» Problem description
One part of the entries below is wanted: the lines from the one containing "(296, 518) = (531, 524): orange" through the one containing "(690, 226) = (397, 60): blue". Write those out exactly and nothing else.

Spatial reasoning data:
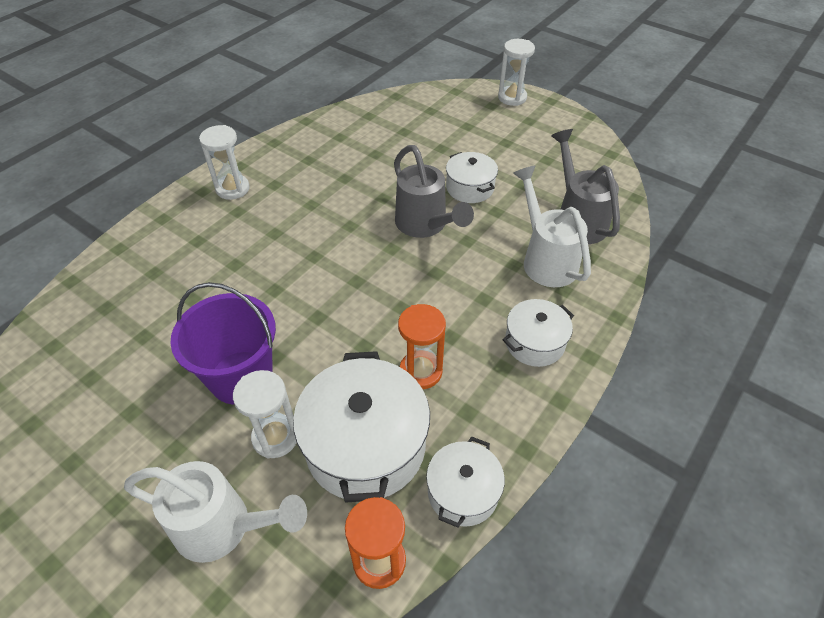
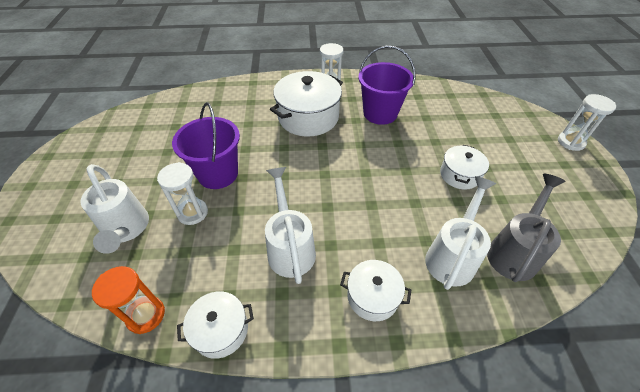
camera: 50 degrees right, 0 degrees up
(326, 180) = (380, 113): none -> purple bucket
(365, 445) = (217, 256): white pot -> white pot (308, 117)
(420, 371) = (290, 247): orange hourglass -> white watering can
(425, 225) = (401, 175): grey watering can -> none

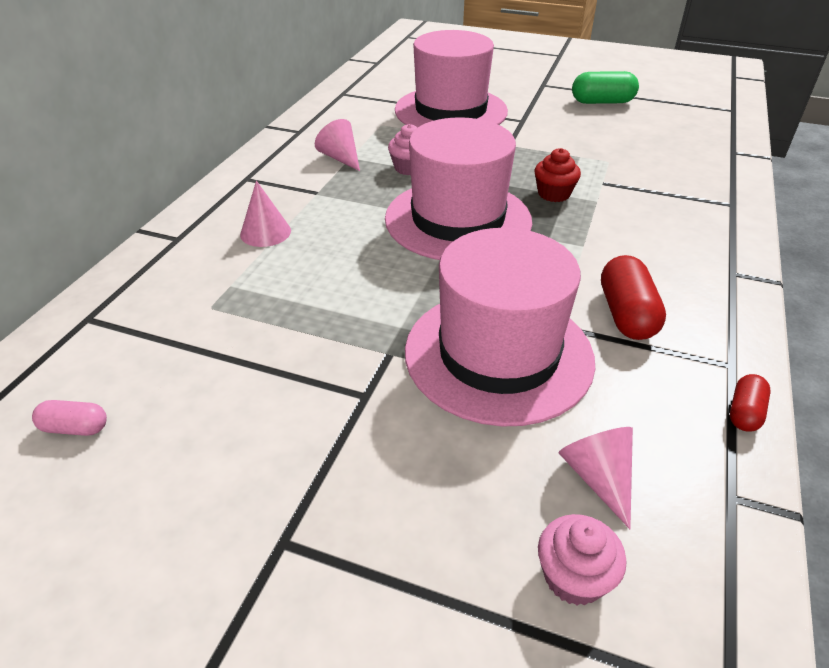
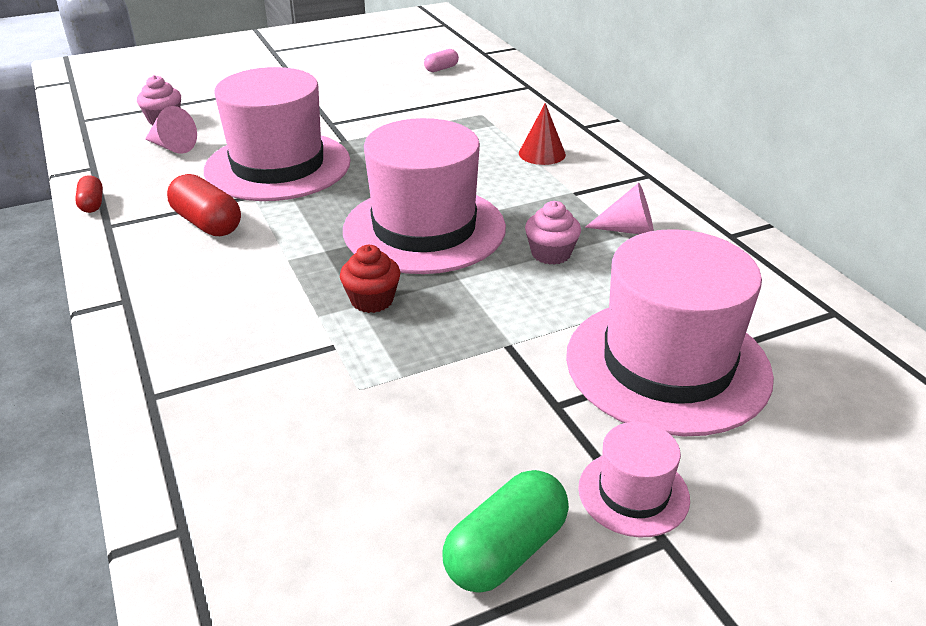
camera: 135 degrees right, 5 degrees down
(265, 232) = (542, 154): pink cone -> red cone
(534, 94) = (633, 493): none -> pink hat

==

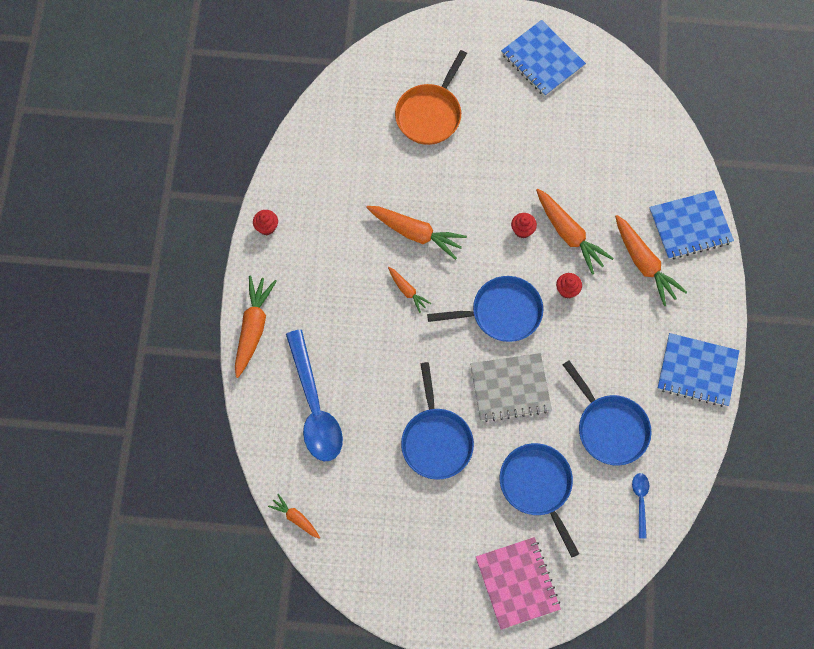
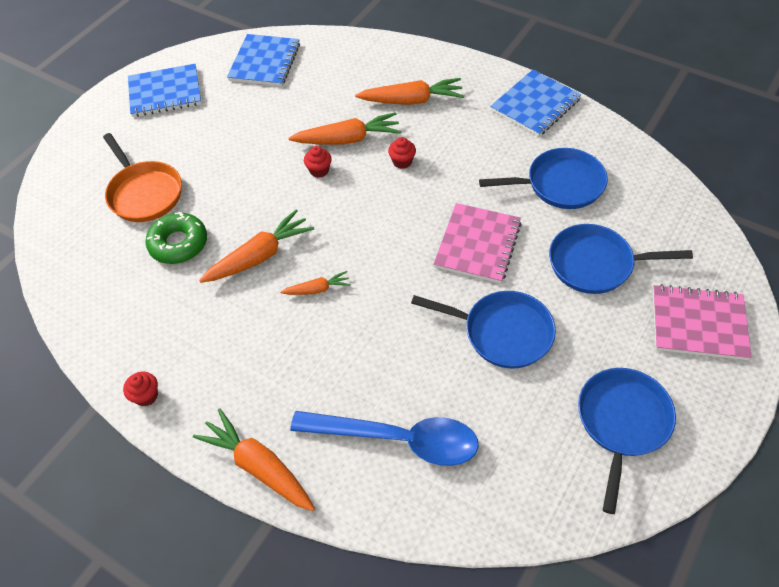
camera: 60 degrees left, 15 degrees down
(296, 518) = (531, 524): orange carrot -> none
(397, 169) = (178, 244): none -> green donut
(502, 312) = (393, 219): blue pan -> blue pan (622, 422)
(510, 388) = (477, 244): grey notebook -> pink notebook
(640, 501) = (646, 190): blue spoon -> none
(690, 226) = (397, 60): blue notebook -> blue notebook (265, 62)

» Response to this exercise
(296, 518) = (531, 524): orange carrot -> none
(397, 169) = (178, 244): none -> green donut
(502, 312) = (393, 219): blue pan -> blue pan (622, 422)
(510, 388) = (477, 244): grey notebook -> pink notebook
(640, 501) = (646, 190): blue spoon -> none
(690, 226) = (397, 60): blue notebook -> blue notebook (265, 62)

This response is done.